- **Required action**:
Where an entry below contains an image, skip the image and copy the rest exactly.

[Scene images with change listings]
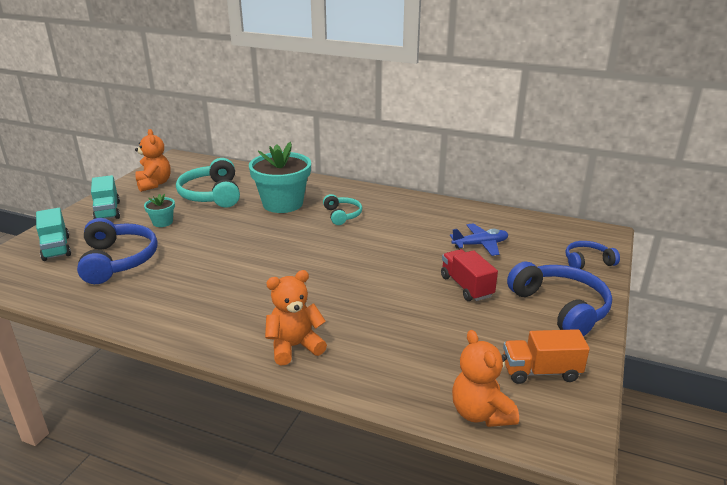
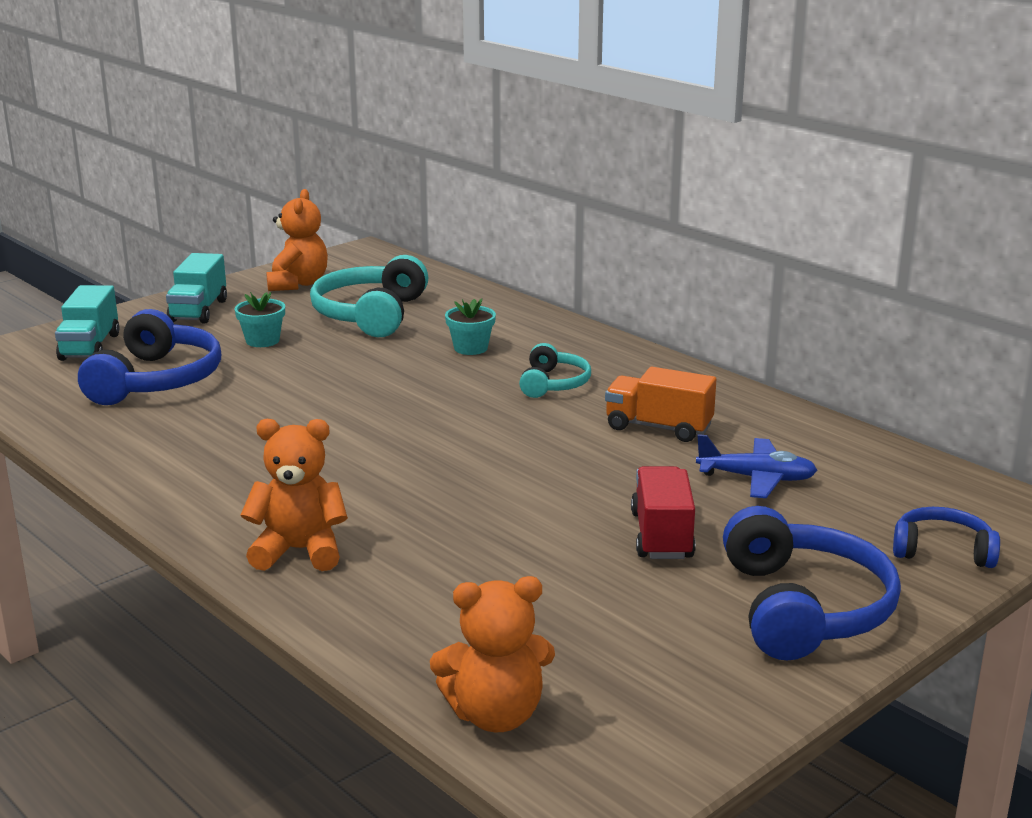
camera: 25 degrees right, 5 degrees down
(283, 203) = (470, 348): turquoise flower pot -> turquoise flower pot, size x0.46
(480, 413) = (495, 715): orange teddy bear -> orange teddy bear turned 105 degrees counterclockwise
(541, 371) = (660, 689): orange truck -> orange truck (658, 427)

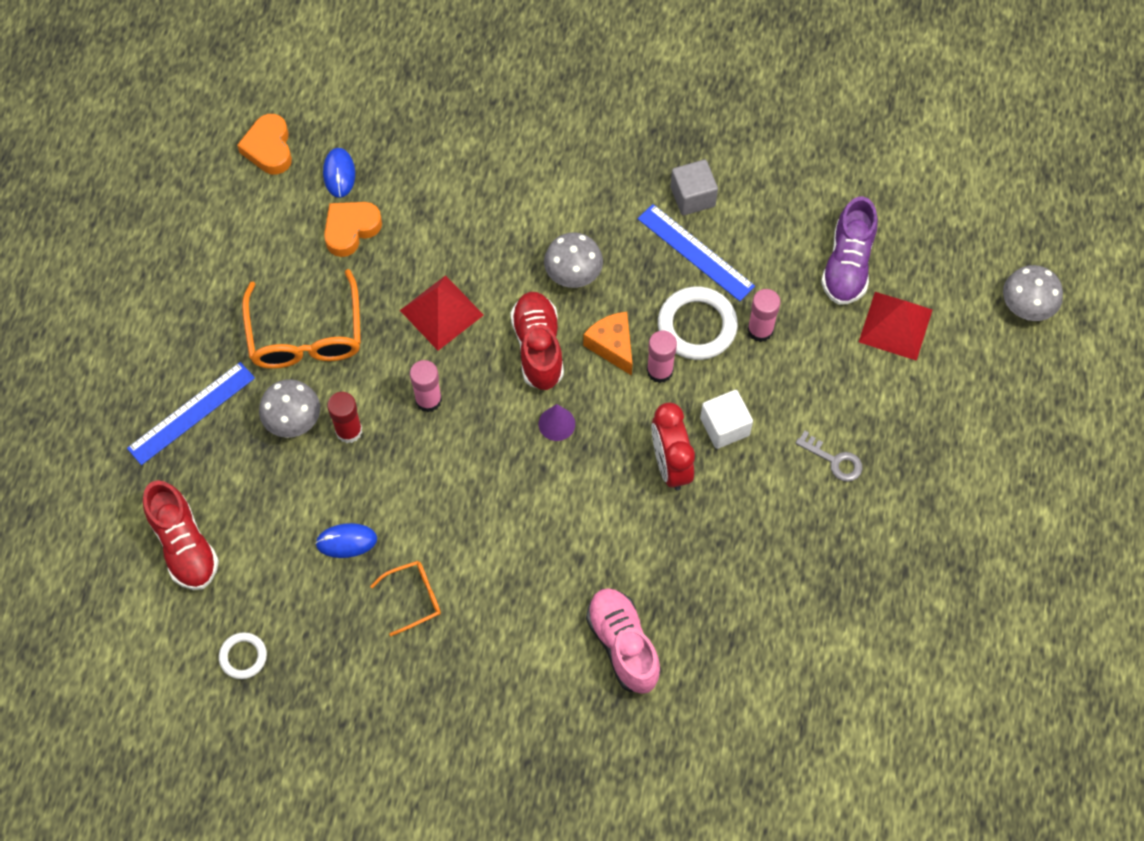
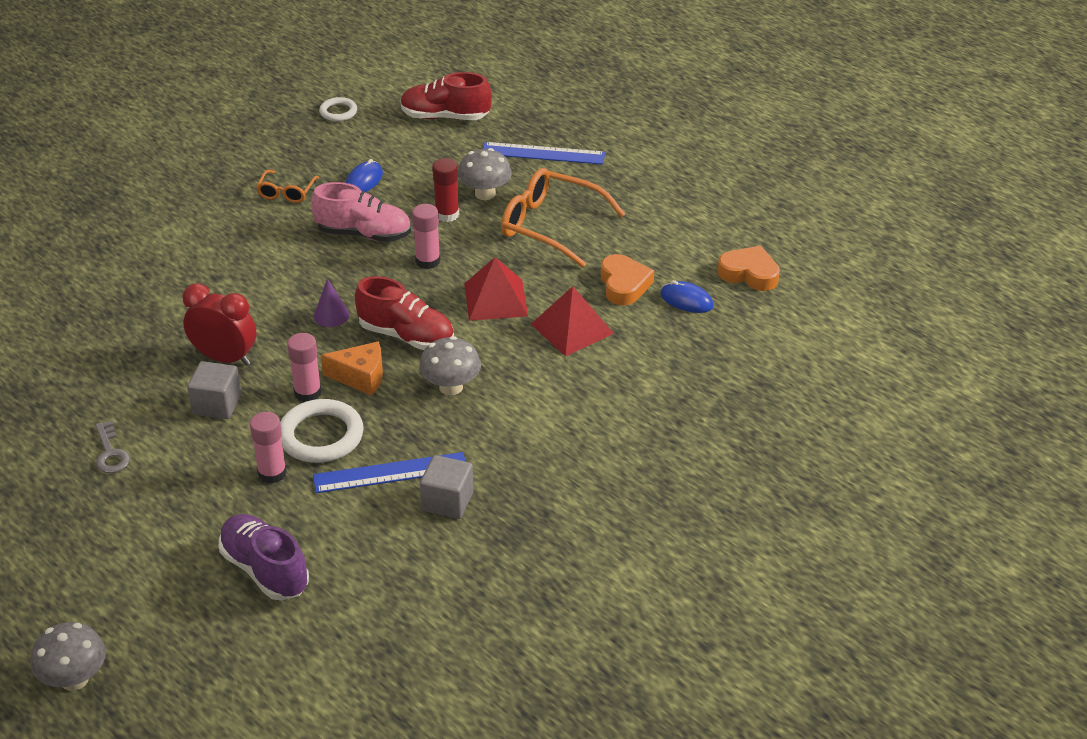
camera: 125 degrees right, 25 degrees down
(191, 413) = (543, 153): blue ruler -> blue ruler turned 75 degrees counterclockwise
(623, 645) = (129, 268): pink shoe -> pink shoe (364, 234)
(724, 427) = (217, 404): white cube -> grey cube
(834, 460) = (110, 453): grey key -> grey key turned 90 degrees counterclockwise
(895, 325) = (171, 567): red pyramid -> red pyramid (572, 328)

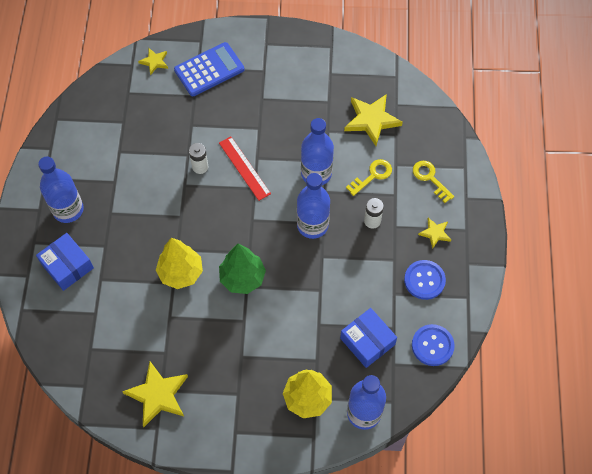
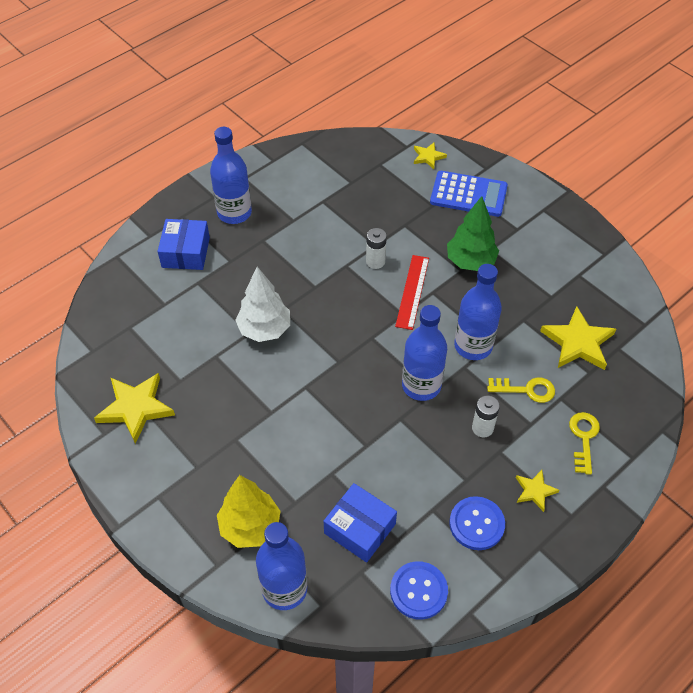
camera: 45 degrees right, 10 degrees down
(181, 273) = (264, 329): yellow tree -> white tree
(242, 278) = (310, 377): green tree -> green tree (470, 262)
(367, 341) = (359, 528): blue box -> blue box turned 60 degrees counterclockwise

- **Output**:
camera: 25 degrees right, 5 degrees down
(283, 203) = (470, 348): turquoise flower pot -> turquoise flower pot, size x0.46
(480, 413) = (495, 715): orange teddy bear -> orange teddy bear turned 105 degrees counterclockwise
(541, 371) = (660, 689): orange truck -> orange truck (658, 427)

camera: 125 degrees right, 25 degrees down
(191, 413) = (543, 153): blue ruler -> blue ruler turned 75 degrees counterclockwise
(623, 645) = (129, 268): pink shoe -> pink shoe (364, 234)
(724, 427) = (217, 404): white cube -> grey cube
(834, 460) = (110, 453): grey key -> grey key turned 90 degrees counterclockwise
(895, 325) = (171, 567): red pyramid -> red pyramid (572, 328)

camera: 45 degrees right, 10 degrees down
(181, 273) = (264, 329): yellow tree -> white tree
(242, 278) = (310, 377): green tree -> green tree (470, 262)
(367, 341) = (359, 528): blue box -> blue box turned 60 degrees counterclockwise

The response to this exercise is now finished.